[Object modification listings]
= Beginning of Section =
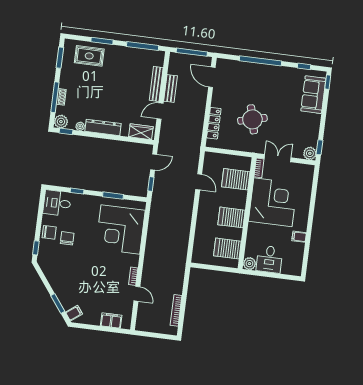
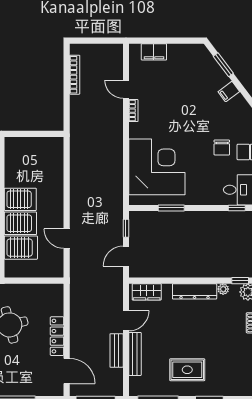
rug: (89, 56) -> (187, 370), moved
locker: (214, 123) -> (57, 336), moved
window: (77, 191) -> (237, 208), moved
server rack: (227, 249) -> (20, 223), moved
filing cabinet: (74, 313) -> (229, 92), moved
= End of Section =
How to complete this task: Reproduce the entries above exactly. Do not include the images.

Solution below:
rug: (89, 56) -> (187, 370), moved
locker: (214, 123) -> (57, 336), moved
window: (77, 191) -> (237, 208), moved
server rack: (227, 249) -> (20, 223), moved
filing cabinet: (74, 313) -> (229, 92), moved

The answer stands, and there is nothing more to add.